Before-and-after coordinate records:

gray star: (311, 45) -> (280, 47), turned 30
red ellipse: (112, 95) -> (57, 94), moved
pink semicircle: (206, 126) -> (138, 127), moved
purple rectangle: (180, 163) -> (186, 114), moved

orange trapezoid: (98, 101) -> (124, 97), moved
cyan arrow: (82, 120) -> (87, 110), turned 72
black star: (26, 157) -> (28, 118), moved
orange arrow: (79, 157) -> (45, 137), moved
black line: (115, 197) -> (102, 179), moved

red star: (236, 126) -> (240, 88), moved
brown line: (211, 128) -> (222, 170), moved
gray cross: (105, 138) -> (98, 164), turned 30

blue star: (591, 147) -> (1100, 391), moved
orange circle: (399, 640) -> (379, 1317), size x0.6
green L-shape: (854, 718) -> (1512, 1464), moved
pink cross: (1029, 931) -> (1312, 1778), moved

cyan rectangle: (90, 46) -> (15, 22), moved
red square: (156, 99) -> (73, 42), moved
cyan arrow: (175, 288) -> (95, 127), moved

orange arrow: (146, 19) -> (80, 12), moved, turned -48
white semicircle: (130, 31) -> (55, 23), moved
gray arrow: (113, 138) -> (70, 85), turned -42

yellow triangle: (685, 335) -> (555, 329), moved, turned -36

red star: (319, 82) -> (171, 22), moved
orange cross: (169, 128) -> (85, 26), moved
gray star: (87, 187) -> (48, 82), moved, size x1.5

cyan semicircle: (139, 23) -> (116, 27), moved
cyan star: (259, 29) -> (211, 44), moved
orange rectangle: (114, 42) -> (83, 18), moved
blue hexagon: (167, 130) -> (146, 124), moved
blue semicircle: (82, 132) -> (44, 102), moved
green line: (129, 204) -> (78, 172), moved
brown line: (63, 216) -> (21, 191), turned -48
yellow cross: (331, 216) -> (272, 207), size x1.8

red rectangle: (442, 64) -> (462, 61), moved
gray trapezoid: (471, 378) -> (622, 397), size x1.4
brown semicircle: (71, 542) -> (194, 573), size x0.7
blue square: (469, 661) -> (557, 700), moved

> [Work required]
Return exactly, and only, the lines above starting at the line that contains "gray cross: (105, 138)" and ending at the line that contains "orange rectangle: (114, 42)".

> [Result below]
gray cross: (105, 138) -> (98, 164), turned 30

blue star: (591, 147) -> (1100, 391), moved
orange circle: (399, 640) -> (379, 1317), size x0.6
green L-shape: (854, 718) -> (1512, 1464), moved
pink cross: (1029, 931) -> (1312, 1778), moved

cyan rectangle: (90, 46) -> (15, 22), moved
red square: (156, 99) -> (73, 42), moved
cyan arrow: (175, 288) -> (95, 127), moved

orange arrow: (146, 19) -> (80, 12), moved, turned -48
white semicircle: (130, 31) -> (55, 23), moved
gray arrow: (113, 138) -> (70, 85), turned -42

yellow triangle: (685, 335) -> (555, 329), moved, turned -36

red star: (319, 82) -> (171, 22), moved
orange cross: (169, 128) -> (85, 26), moved
gray star: (87, 187) -> (48, 82), moved, size x1.5

cyan semicircle: (139, 23) -> (116, 27), moved
cyan star: (259, 29) -> (211, 44), moved
orange rectangle: (114, 42) -> (83, 18), moved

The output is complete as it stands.